Instructions for the task: After finding "yellow triangle: (193, 96)" in the data, write out its line and all following lines without change, up to and including the last one. Leave out pictures.

Shape position tracking data:
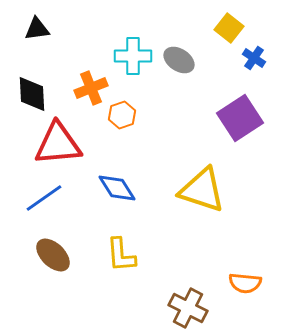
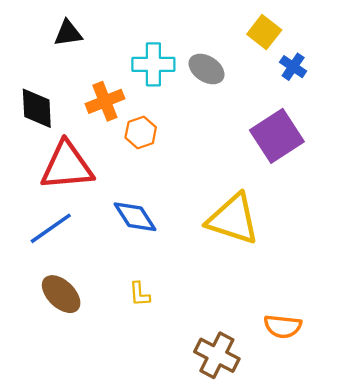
black triangle: (37, 29) -> (68, 33), moved
yellow L-shape: (121, 255) -> (140, 294), size x0.6

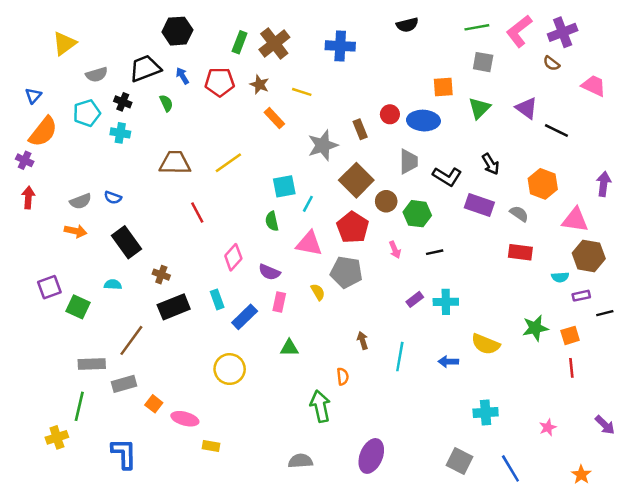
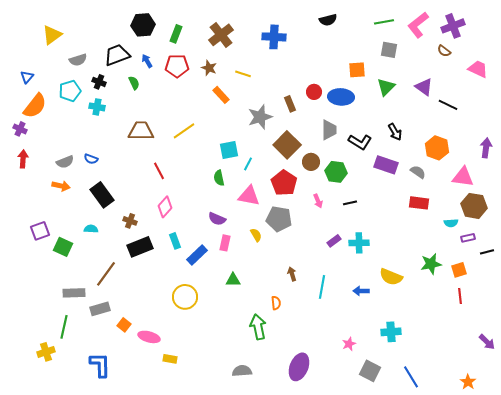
green rectangle: (240, 42) -> (176, 34), moved
pink diamond: (233, 257) -> (165, 207), moved
pink star: (548, 427) -> (349, 344), moved

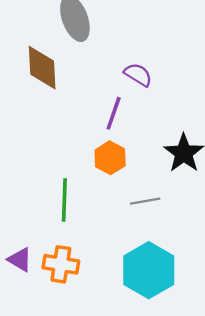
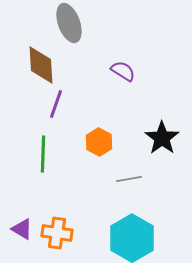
purple line: (114, 113) -> (56, 104), moved
green line: (64, 200) -> (43, 154), moved

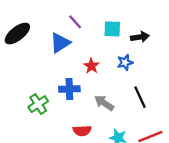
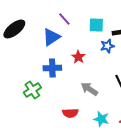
blue star: (125, 62) -> (107, 46), moved
blue cross: (69, 89) -> (52, 68), moved

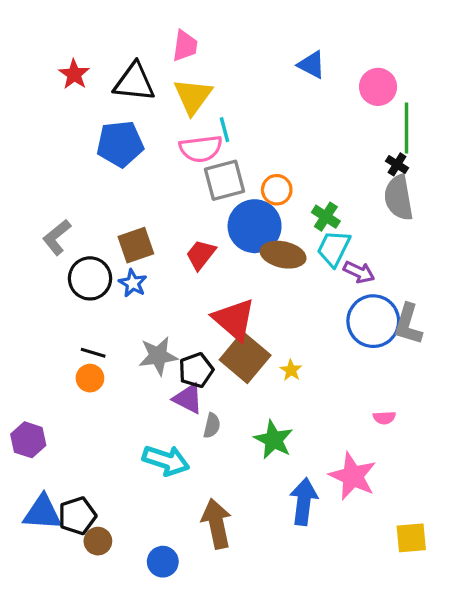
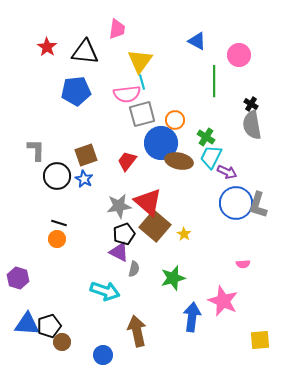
yellow triangle: (193, 96) -> (140, 61), moved
green line: (406, 128) -> (214, 81), moved
gray L-shape: (57, 237) -> (36, 150), turned 130
gray star: (158, 356) -> (119, 206), moved
green star: (274, 440) -> (173, 278), turned 30

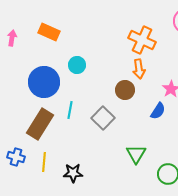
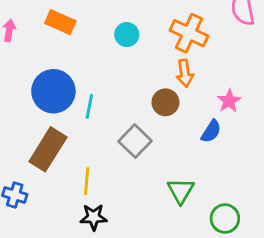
cyan circle: (77, 65) -> (127, 35), moved
cyan line: (70, 110) -> (89, 106), moved
yellow line: (44, 162) -> (87, 181), moved

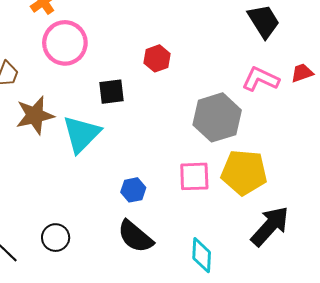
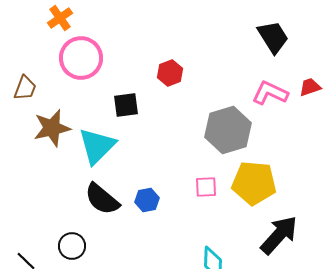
pink square: (194, 176) -> (206, 187), size x0.7
black semicircle: (135, 237) -> (102, 199), moved

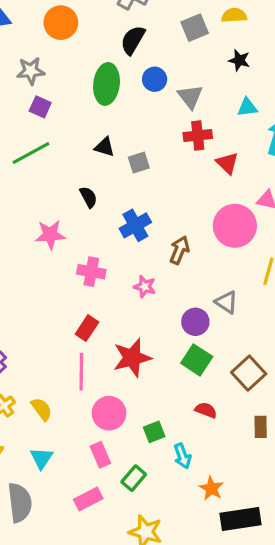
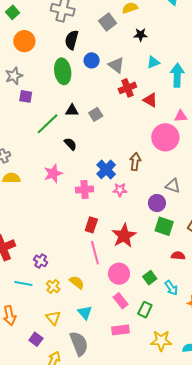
green line: (31, 153) -> (48, 124), moved
blue cross: (135, 225) -> (106, 169), moved
pink rectangle: (88, 499) -> (120, 330), turned 36

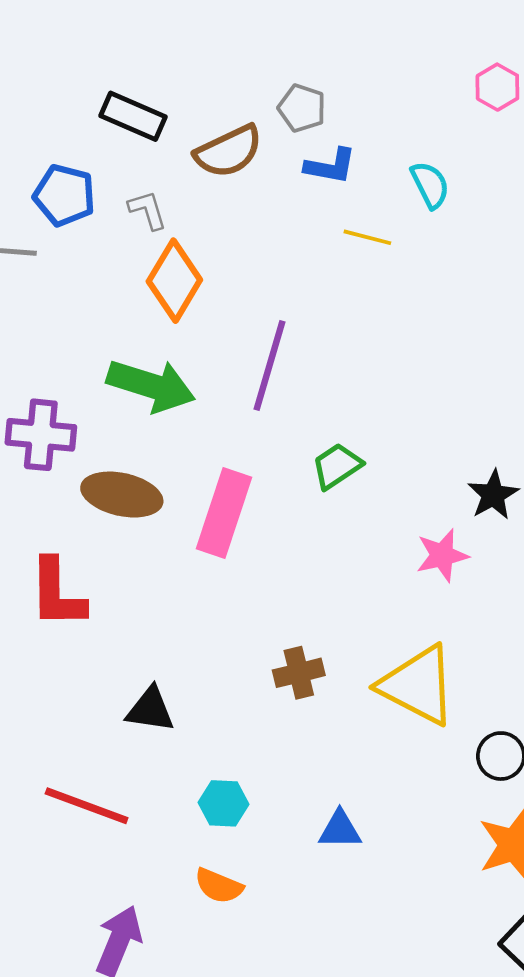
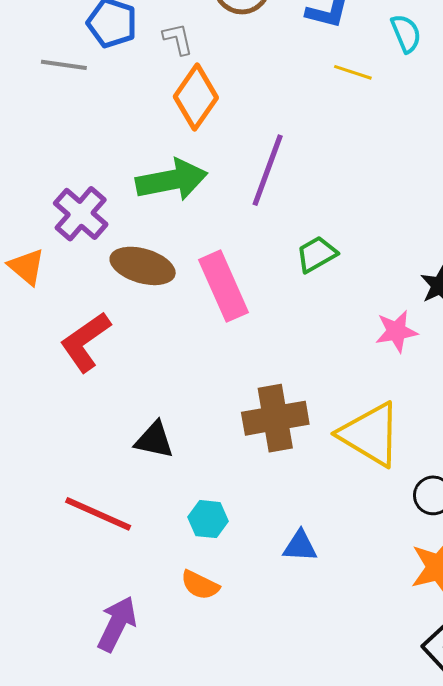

Written answer:
yellow triangle: (193, 96) -> (140, 61), moved
green line: (406, 128) -> (214, 81), moved
gray L-shape: (57, 237) -> (36, 150), turned 130
gray star: (158, 356) -> (119, 206), moved
green star: (274, 440) -> (173, 278), turned 30

cyan circle: (77, 65) -> (127, 35), moved
cyan line: (70, 110) -> (89, 106), moved
yellow line: (44, 162) -> (87, 181), moved

pink square: (194, 176) -> (206, 187), size x0.7
black semicircle: (135, 237) -> (102, 199), moved

green line: (31, 153) -> (48, 124), moved
blue cross: (135, 225) -> (106, 169), moved
pink rectangle: (88, 499) -> (120, 330), turned 36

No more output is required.